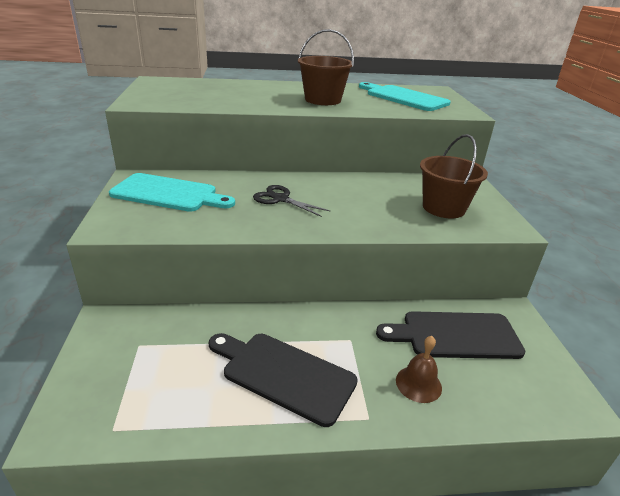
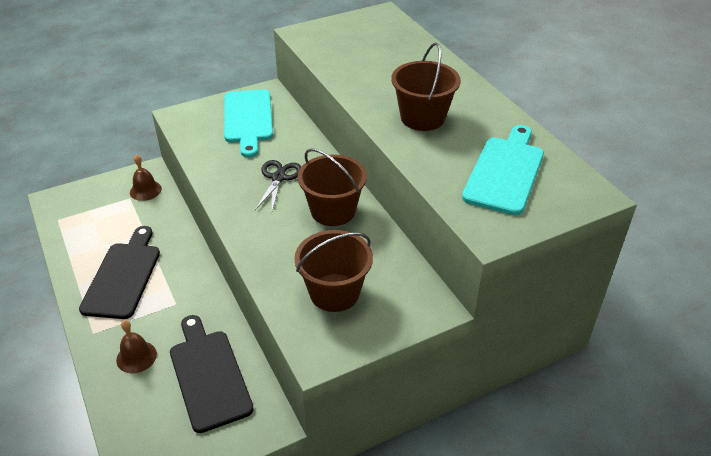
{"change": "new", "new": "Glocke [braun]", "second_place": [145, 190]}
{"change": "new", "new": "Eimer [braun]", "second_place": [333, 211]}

────────────────────────────────────────

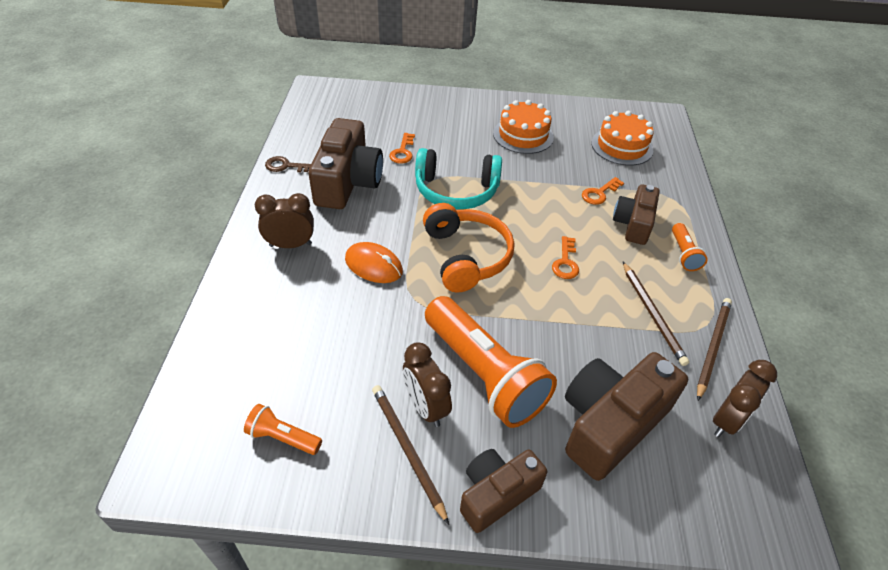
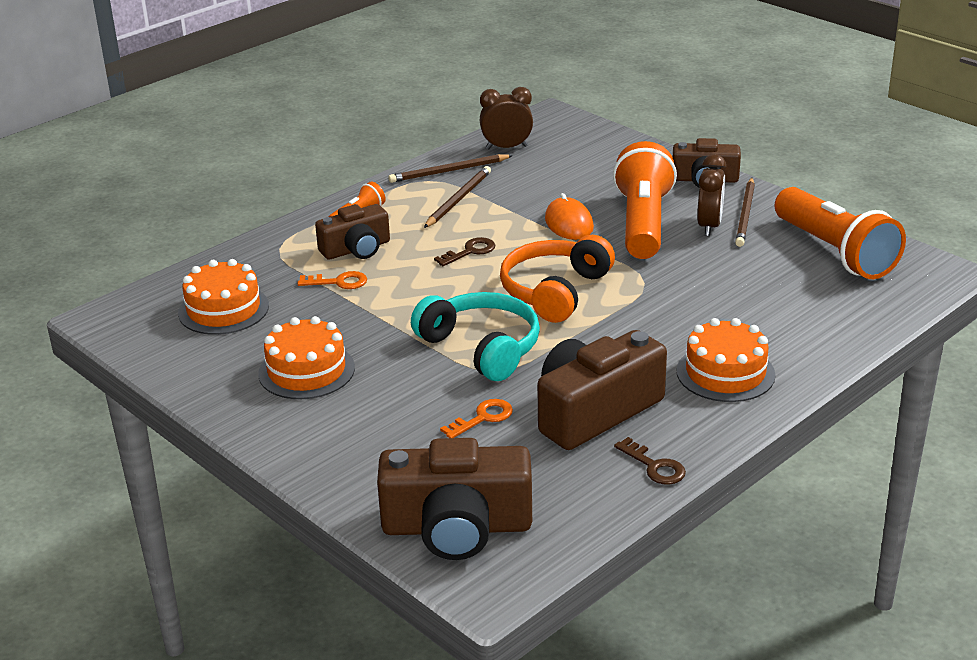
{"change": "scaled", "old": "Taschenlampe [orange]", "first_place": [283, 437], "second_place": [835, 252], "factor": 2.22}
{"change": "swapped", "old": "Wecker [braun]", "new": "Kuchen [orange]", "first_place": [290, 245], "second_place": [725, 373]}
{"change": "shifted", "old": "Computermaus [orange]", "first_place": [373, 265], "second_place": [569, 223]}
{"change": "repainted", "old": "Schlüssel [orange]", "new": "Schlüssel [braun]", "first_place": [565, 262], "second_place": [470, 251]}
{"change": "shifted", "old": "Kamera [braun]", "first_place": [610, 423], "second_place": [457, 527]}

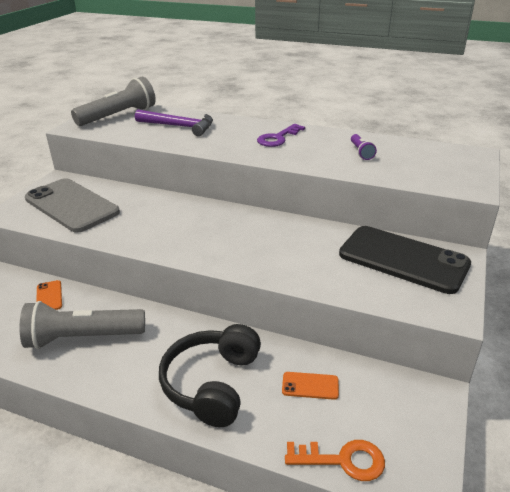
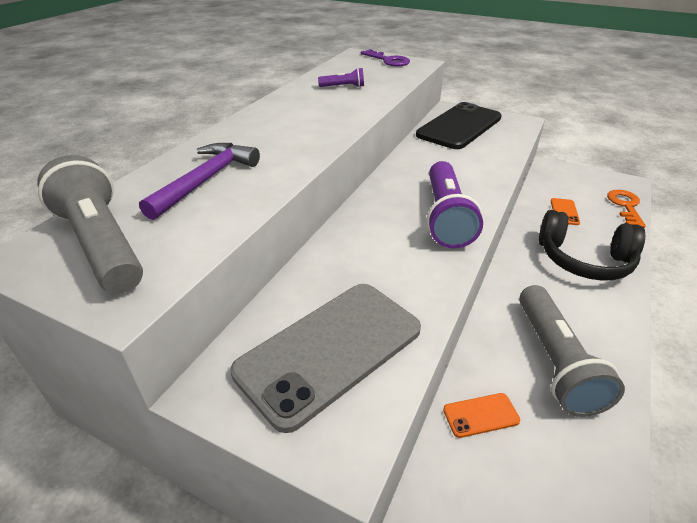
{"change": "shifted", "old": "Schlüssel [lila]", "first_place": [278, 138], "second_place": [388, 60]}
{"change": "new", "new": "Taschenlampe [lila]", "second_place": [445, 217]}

────────────────────────────────────────

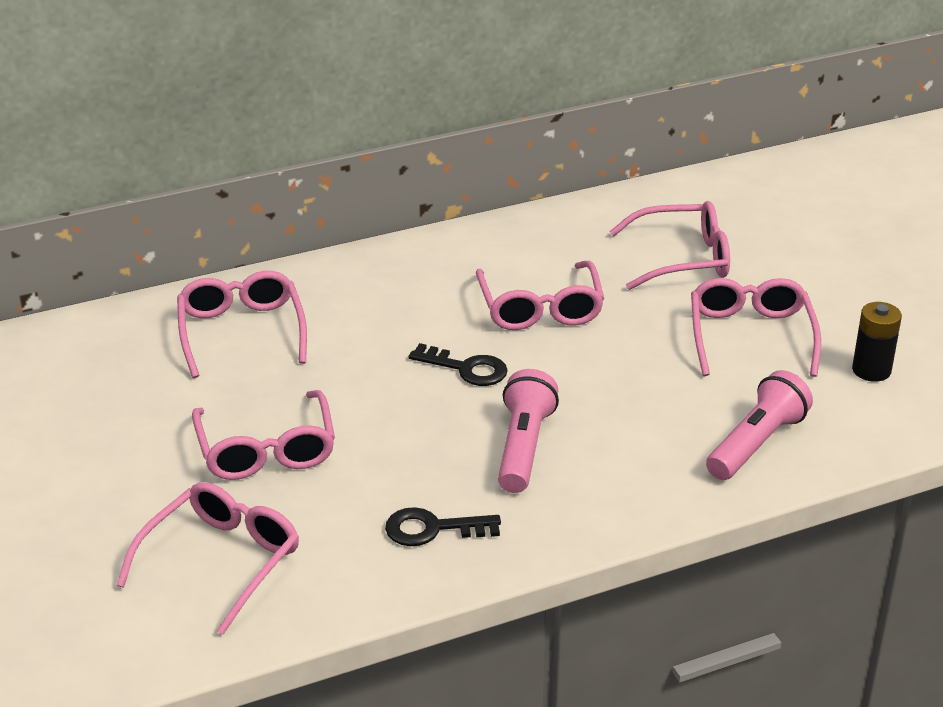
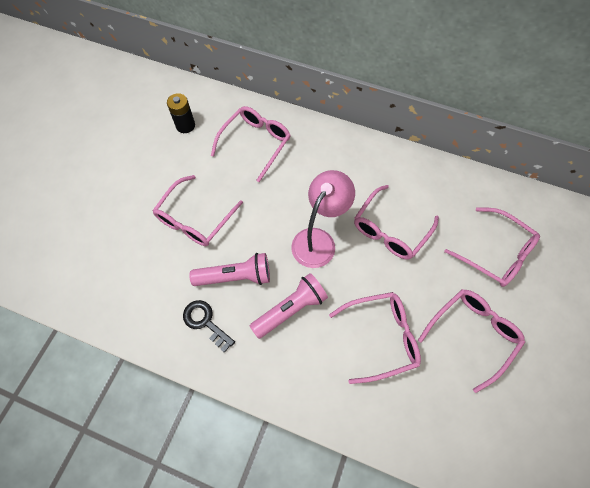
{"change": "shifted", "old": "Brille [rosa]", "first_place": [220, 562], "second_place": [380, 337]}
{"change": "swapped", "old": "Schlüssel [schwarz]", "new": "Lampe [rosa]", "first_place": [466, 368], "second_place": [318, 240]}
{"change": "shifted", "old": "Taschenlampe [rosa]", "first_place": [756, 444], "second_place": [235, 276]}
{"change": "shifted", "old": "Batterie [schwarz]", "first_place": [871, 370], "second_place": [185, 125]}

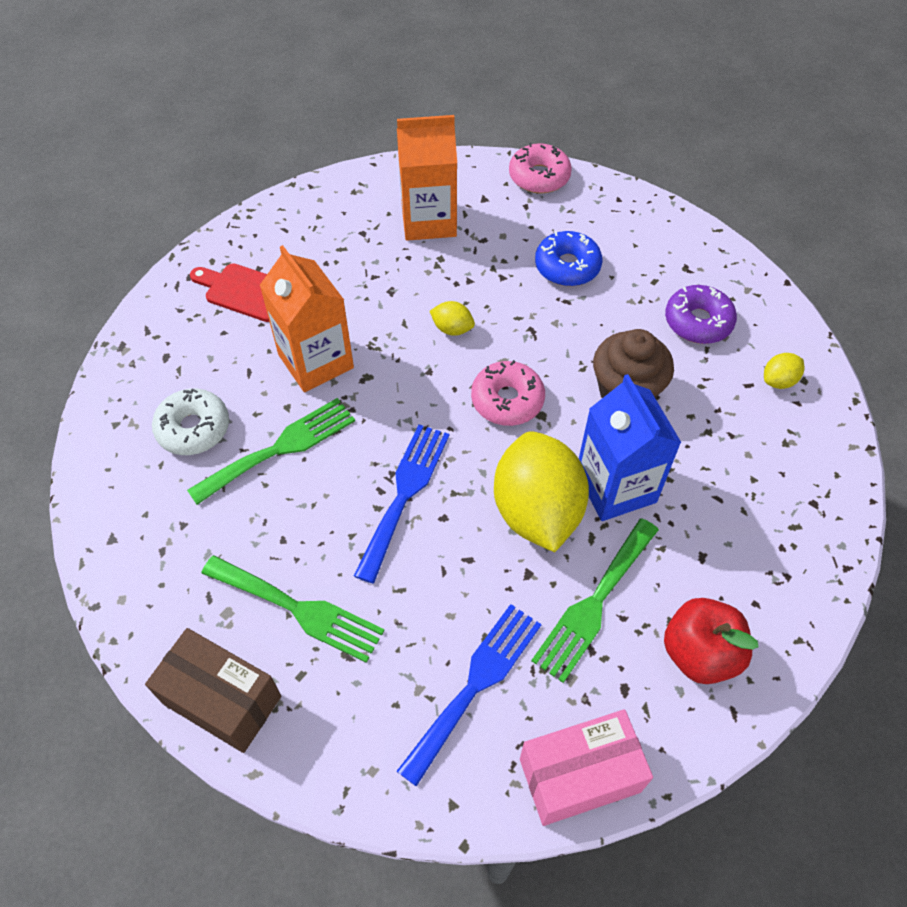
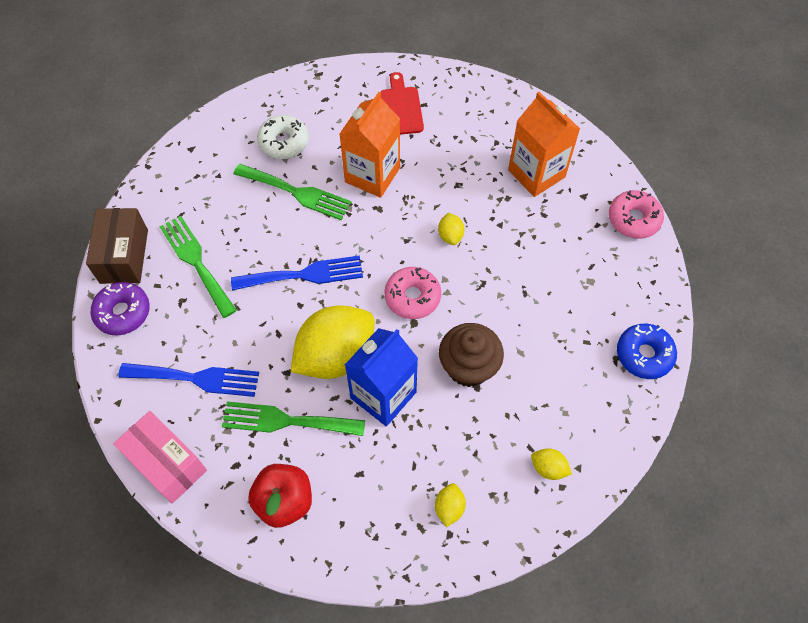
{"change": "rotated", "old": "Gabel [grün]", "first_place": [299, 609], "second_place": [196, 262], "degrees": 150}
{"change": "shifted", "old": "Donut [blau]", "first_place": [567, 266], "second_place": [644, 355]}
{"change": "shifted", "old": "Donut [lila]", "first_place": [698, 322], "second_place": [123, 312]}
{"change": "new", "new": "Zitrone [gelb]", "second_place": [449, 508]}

────────────────────────────────────────

_YOUR TASK_
Take from the material above every line that includes the word "rosa".

_YOUR SOLUTION_
{"change": "shifted", "old": "Brille [rosa]", "first_place": [220, 562], "second_place": [380, 337]}
{"change": "swapped", "old": "Schlüssel [schwarz]", "new": "Lampe [rosa]", "first_place": [466, 368], "second_place": [318, 240]}
{"change": "shifted", "old": "Taschenlampe [rosa]", "first_place": [756, 444], "second_place": [235, 276]}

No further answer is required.